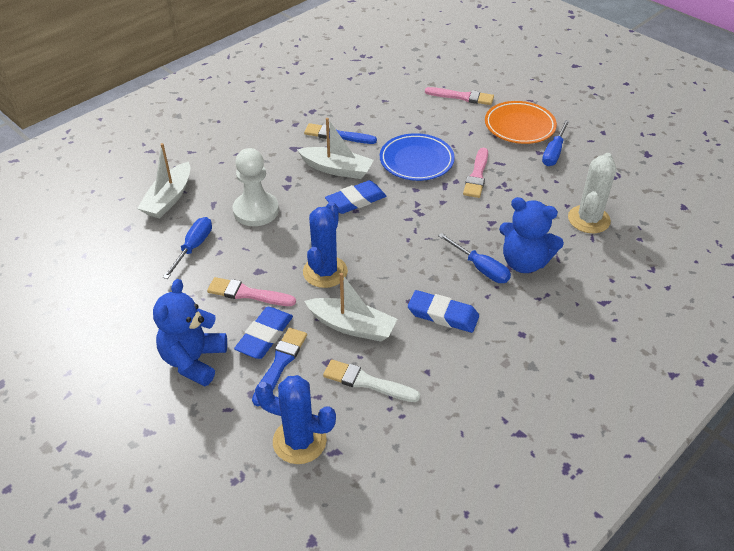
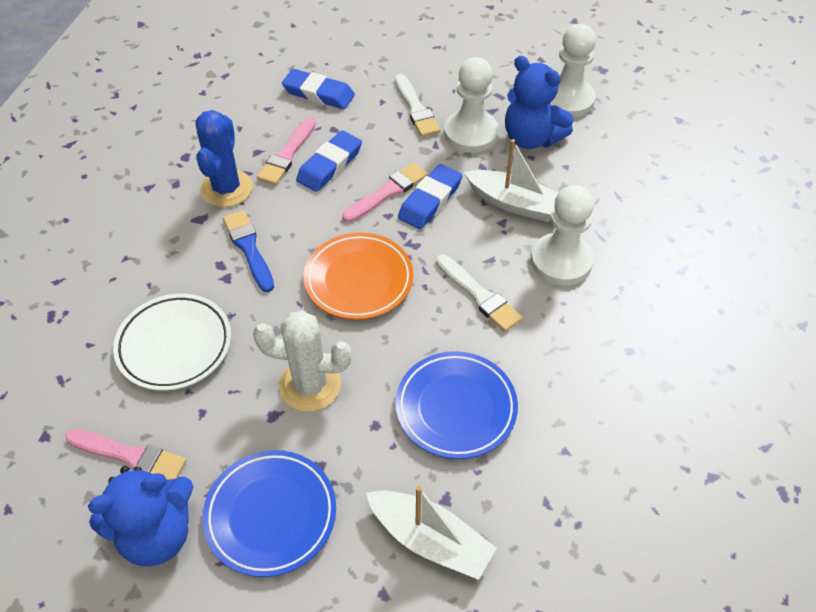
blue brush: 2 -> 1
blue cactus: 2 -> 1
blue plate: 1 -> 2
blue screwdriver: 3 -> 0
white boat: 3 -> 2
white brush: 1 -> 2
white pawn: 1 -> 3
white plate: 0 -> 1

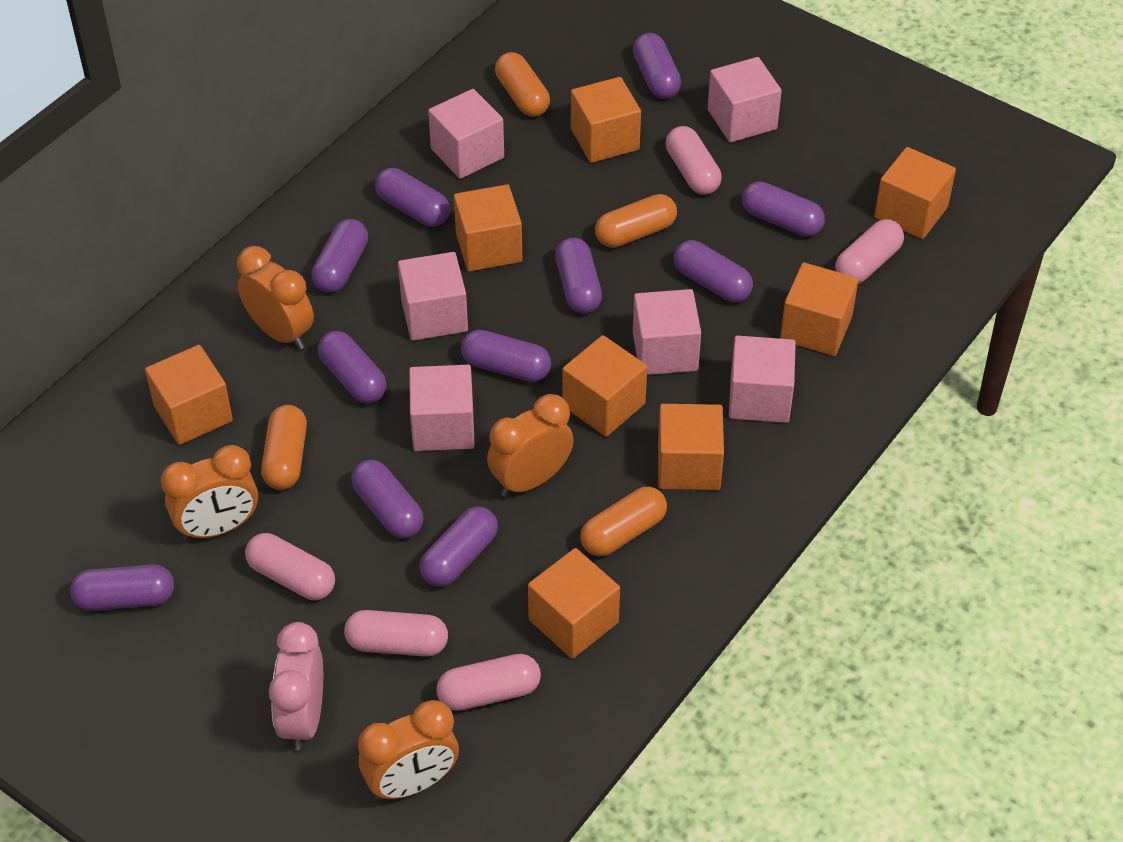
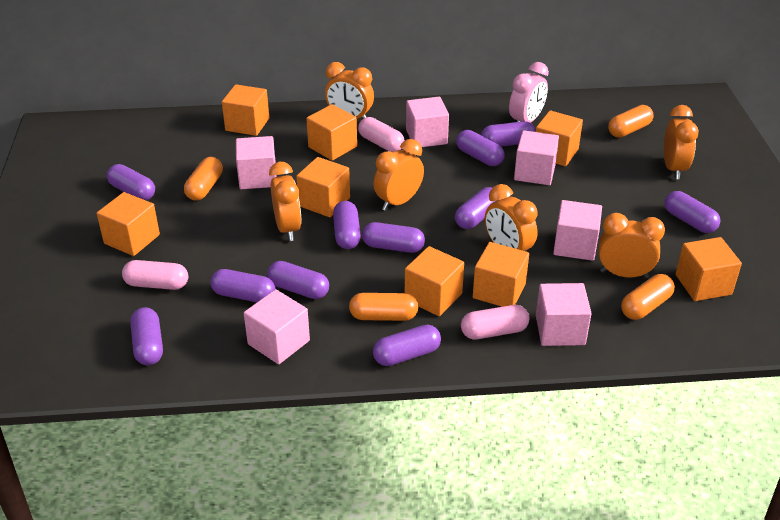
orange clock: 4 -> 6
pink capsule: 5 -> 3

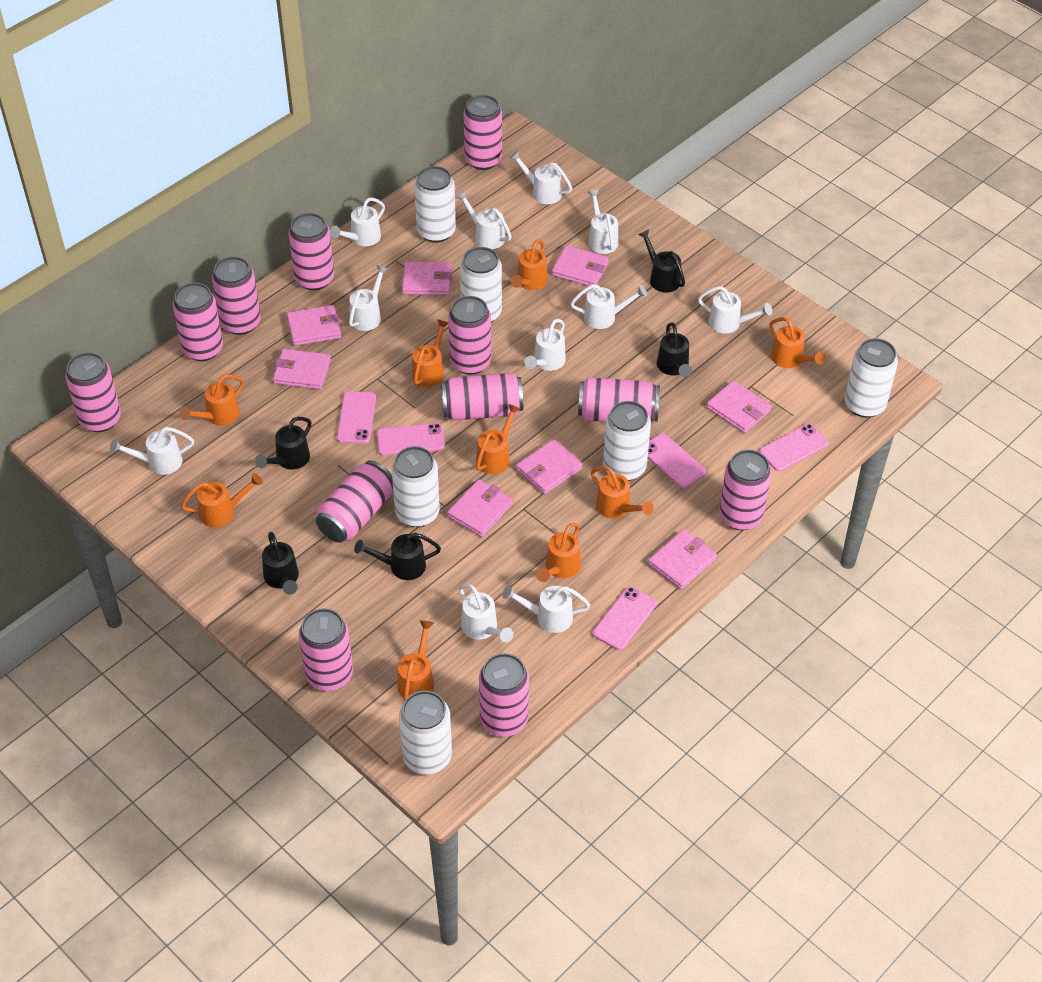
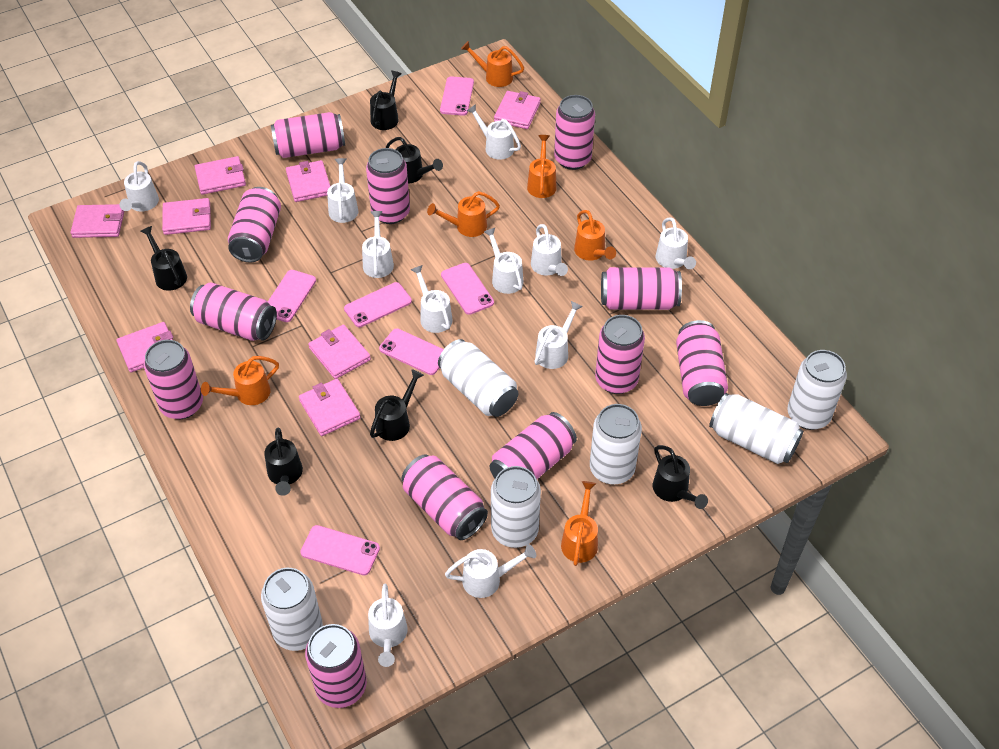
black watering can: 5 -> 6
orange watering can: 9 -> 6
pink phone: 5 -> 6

--

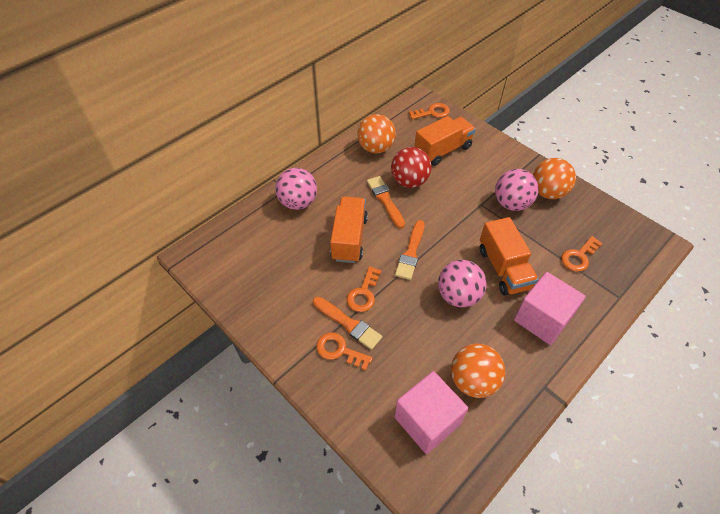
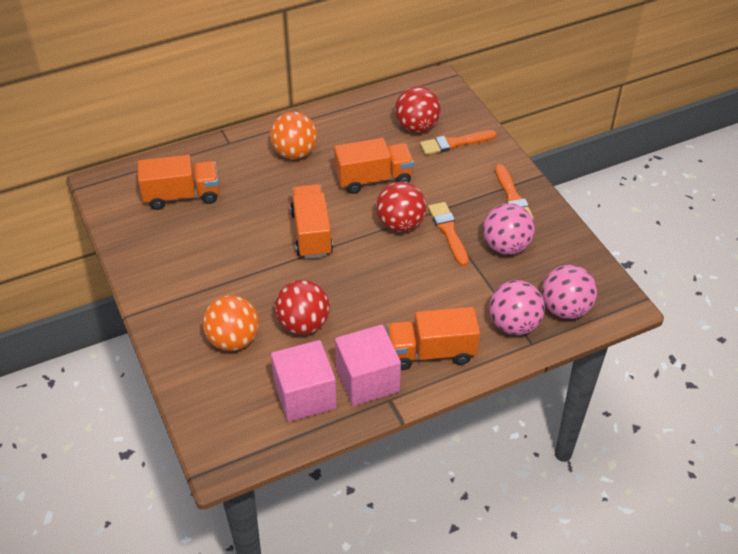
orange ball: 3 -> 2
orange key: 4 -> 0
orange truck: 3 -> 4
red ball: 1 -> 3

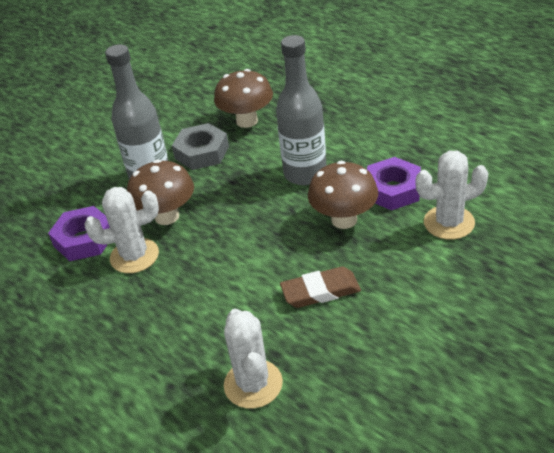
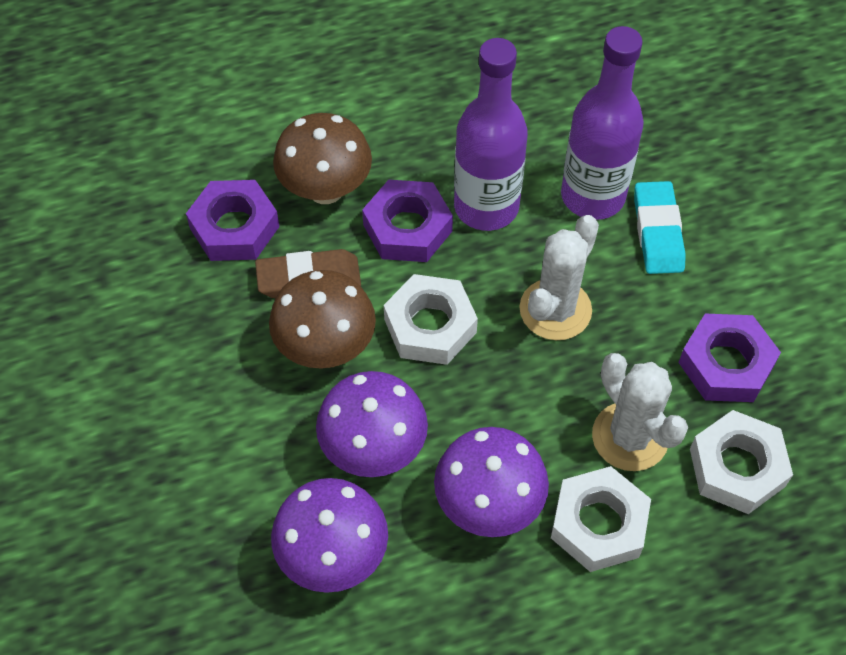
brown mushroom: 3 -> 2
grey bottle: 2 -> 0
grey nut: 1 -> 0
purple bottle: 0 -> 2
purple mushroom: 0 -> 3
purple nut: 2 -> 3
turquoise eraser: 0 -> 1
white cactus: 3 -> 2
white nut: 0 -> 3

...

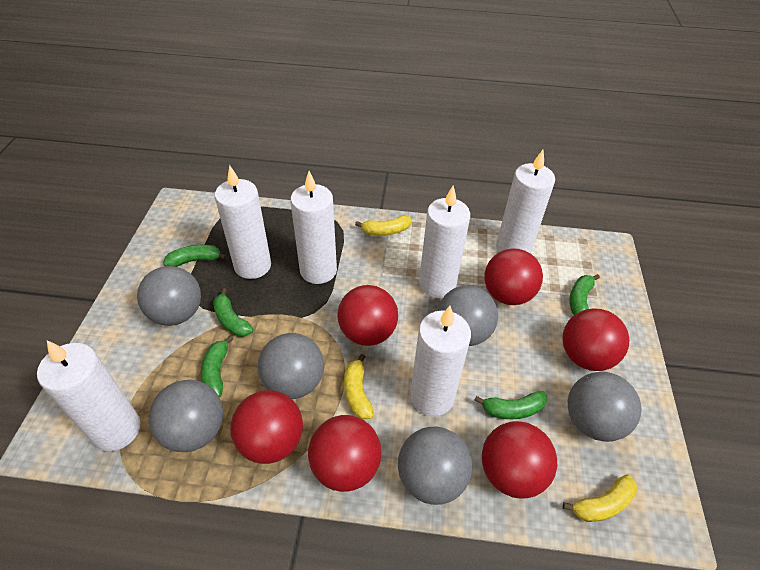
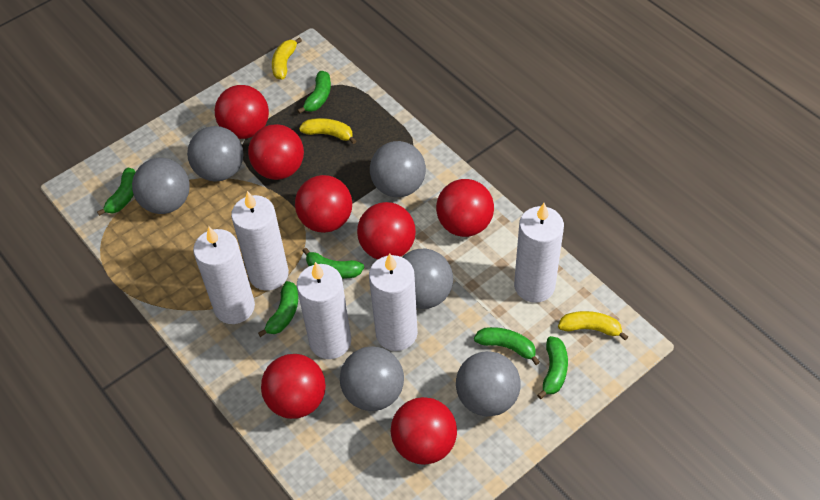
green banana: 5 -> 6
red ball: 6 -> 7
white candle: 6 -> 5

→ **Exercise details**: Reproduce, character for character, only the lines of the preceding data that start at the line with "purple nut: 2 -> 3" and end at the line with "white nut: 0 -> 3", both included.

→ **Exercise answer**:
purple nut: 2 -> 3
turquoise eraser: 0 -> 1
white cactus: 3 -> 2
white nut: 0 -> 3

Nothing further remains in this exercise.